§ **What to do**: Return the lines below that contain "diode".

Start of Block

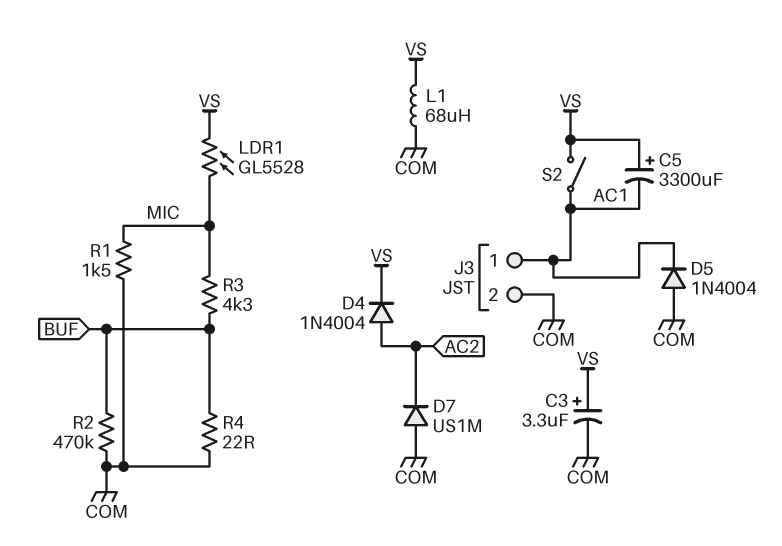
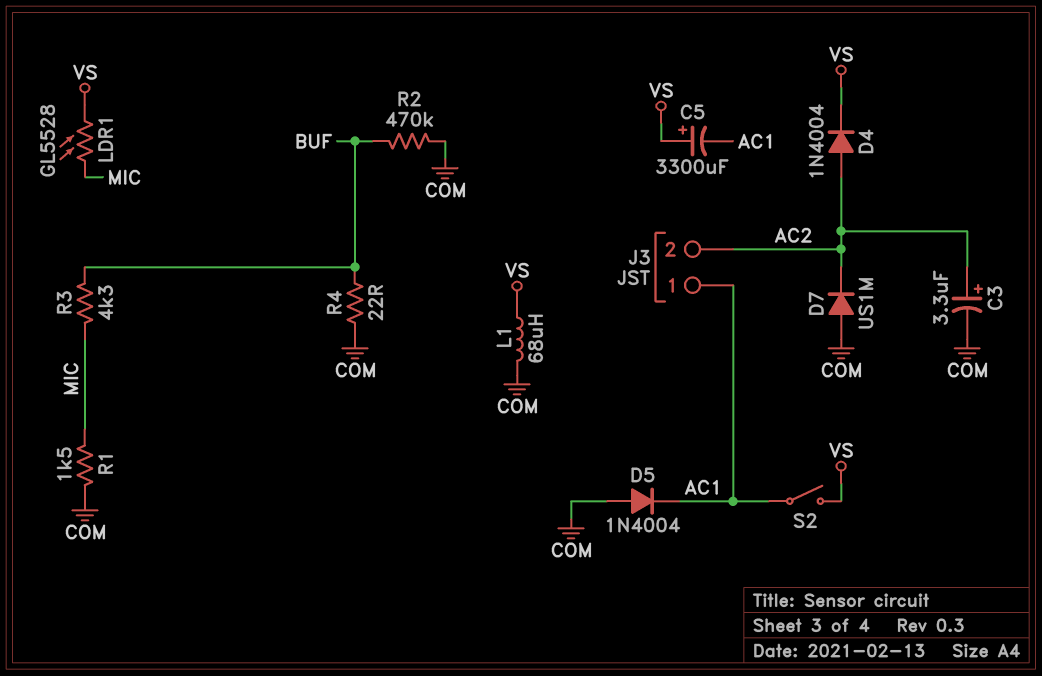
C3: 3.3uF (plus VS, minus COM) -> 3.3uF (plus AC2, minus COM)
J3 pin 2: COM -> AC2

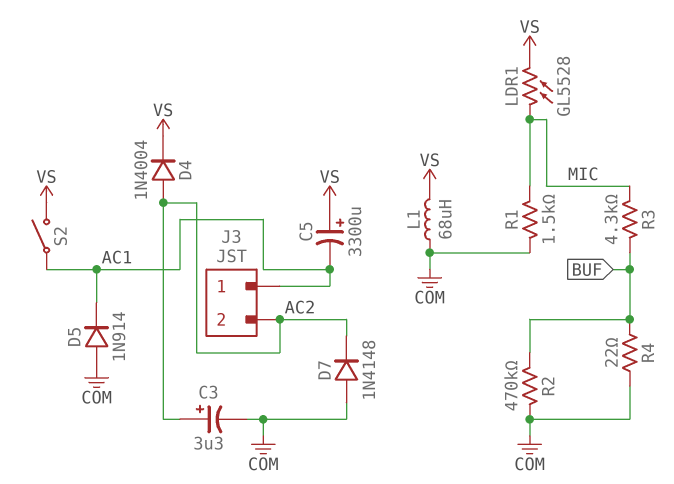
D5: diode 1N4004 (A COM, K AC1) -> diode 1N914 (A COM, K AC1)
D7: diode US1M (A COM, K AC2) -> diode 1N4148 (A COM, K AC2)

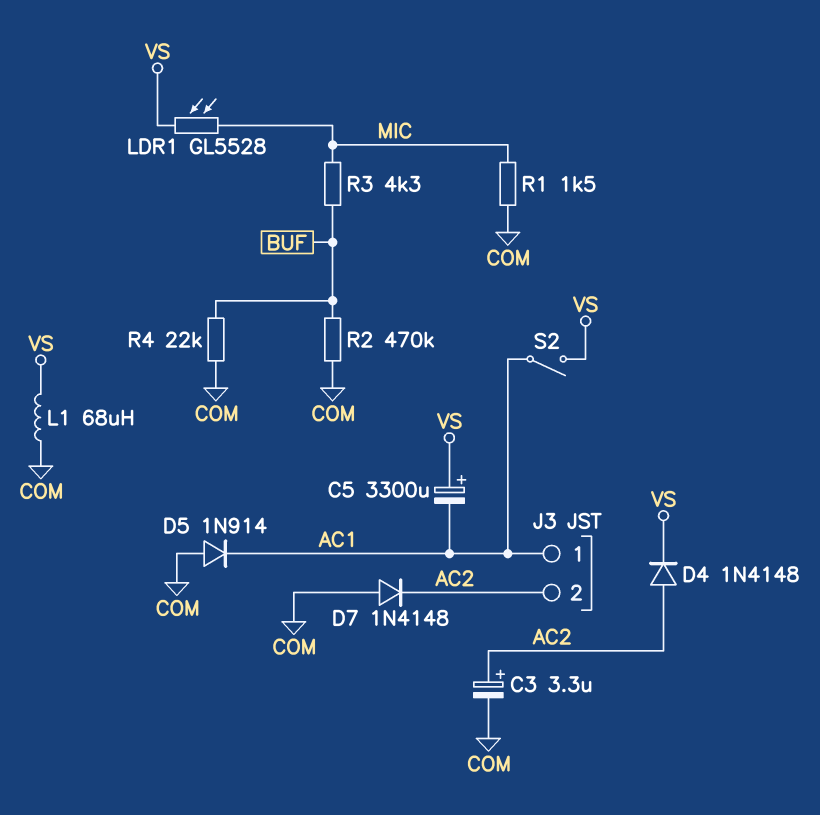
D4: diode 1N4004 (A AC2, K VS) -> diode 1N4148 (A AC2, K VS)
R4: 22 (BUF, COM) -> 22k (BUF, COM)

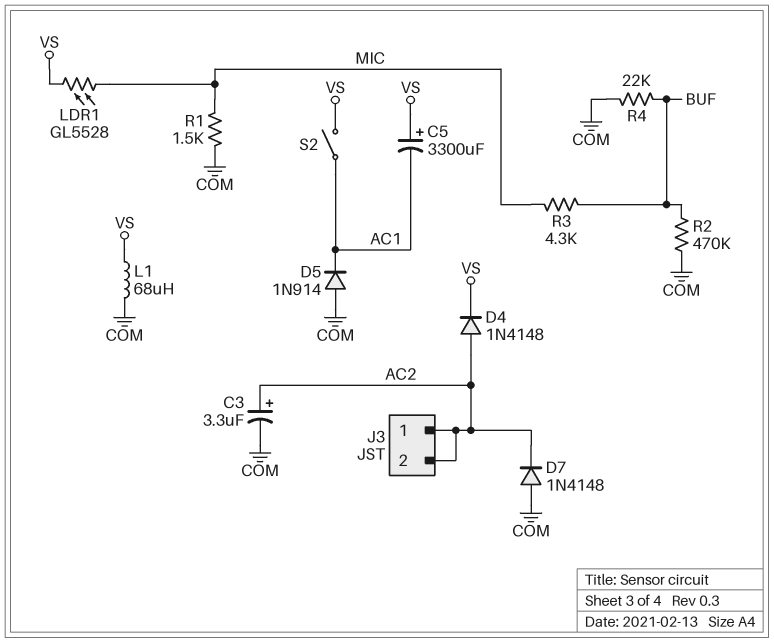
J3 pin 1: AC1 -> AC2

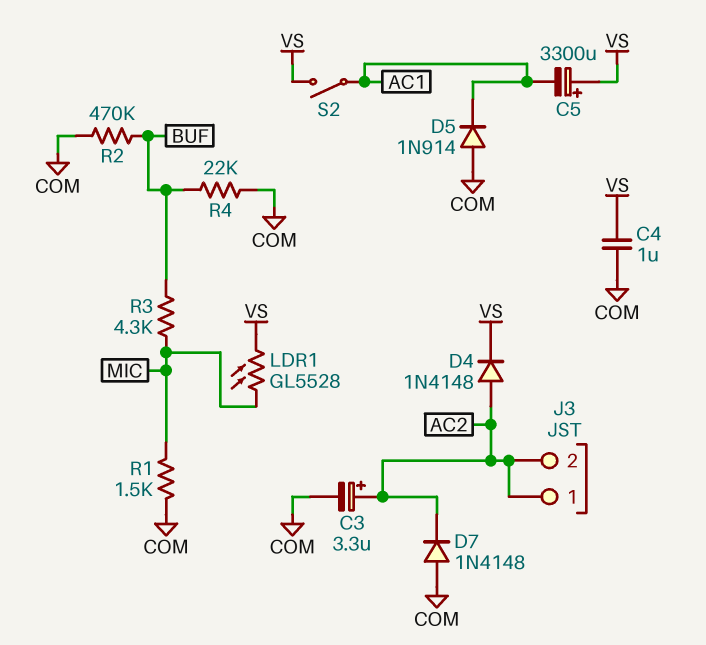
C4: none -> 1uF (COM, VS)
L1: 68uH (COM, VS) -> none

End of Block

§ **Reply to the exercise**:
D5: diode 1N4004 (A COM, K AC1) -> diode 1N914 (A COM, K AC1)
D7: diode US1M (A COM, K AC2) -> diode 1N4148 (A COM, K AC2)
D4: diode 1N4004 (A AC2, K VS) -> diode 1N4148 (A AC2, K VS)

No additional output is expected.